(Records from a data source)
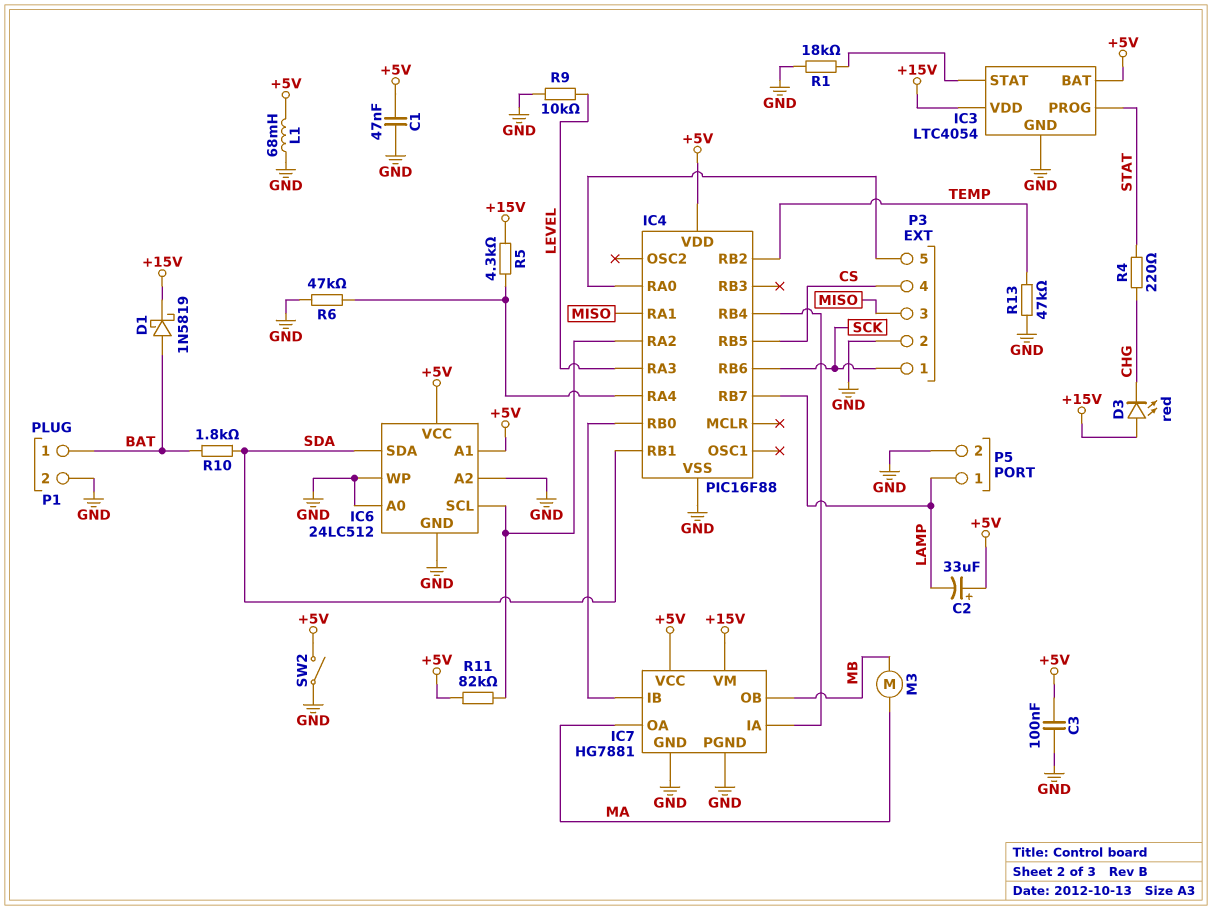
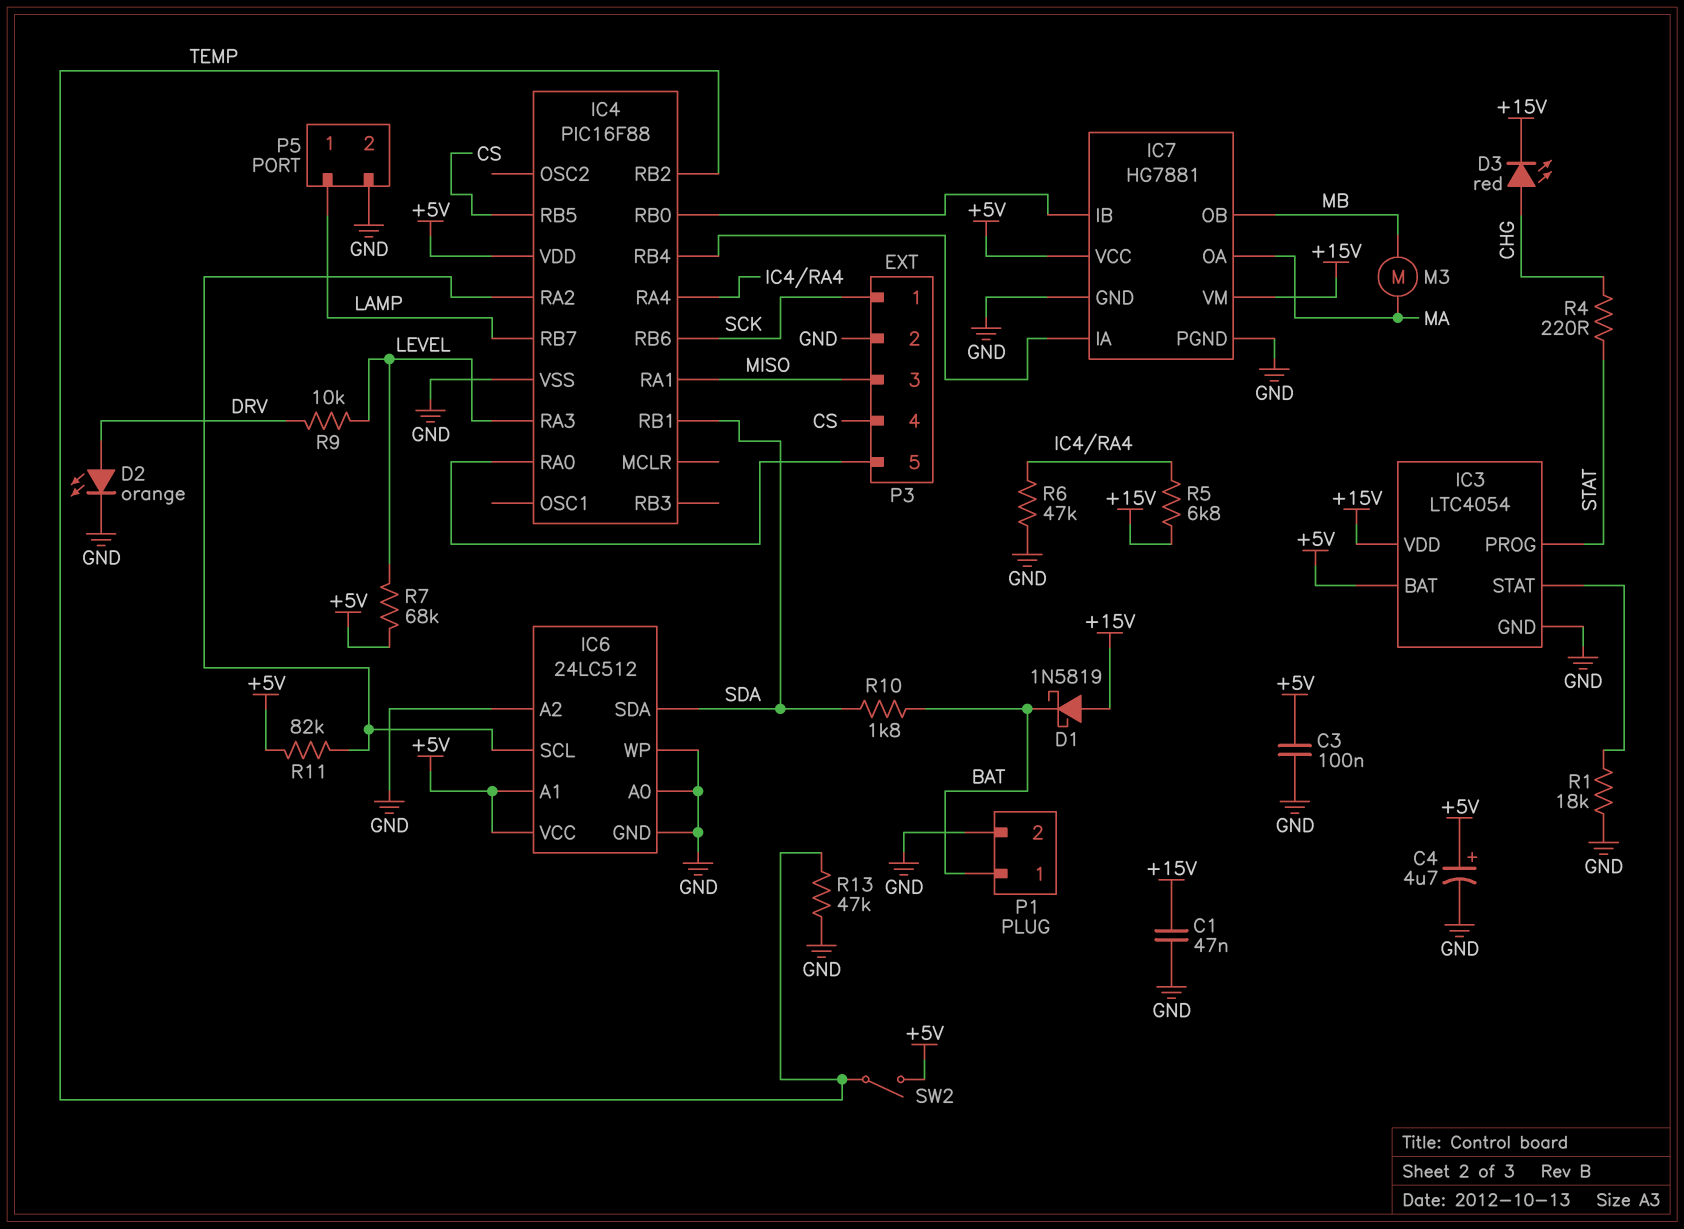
C1: 47nF (+5V, GND) -> 47nF (+15V, GND)
C2: 33uF (plus +5V, minus LAMP) -> none
C4: none -> 4.7uF (plus +5V, minus GND)
D1: schottky 1N5819 (A BAT, K +15V) -> schottky 1N5819 (A +15V, K BAT)
D2: none -> LED orange (A DRV, K GND)
D3: LED red (A +15V, K CHG) -> LED red (A CHG, K +15V)
L1: 68mH (+5V, GND) -> none
R5: 4.3k (+15V, IC4/RA4) -> 6.8k (+15V, IC4/RA4)
R7: none -> 68k (+5V, LEVEL)
R9: 10k (GND, LEVEL) -> 10k (DRV, LEVEL)
SW2: switch (+5V, GND) -> switch (+5V, TEMP)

TRY IT:
In the records above, find each line that mentions the string "plus", then copy it.

ANSWER SPACE:
C2: 33uF (plus +5V, minus LAMP) -> none
C4: none -> 4.7uF (plus +5V, minus GND)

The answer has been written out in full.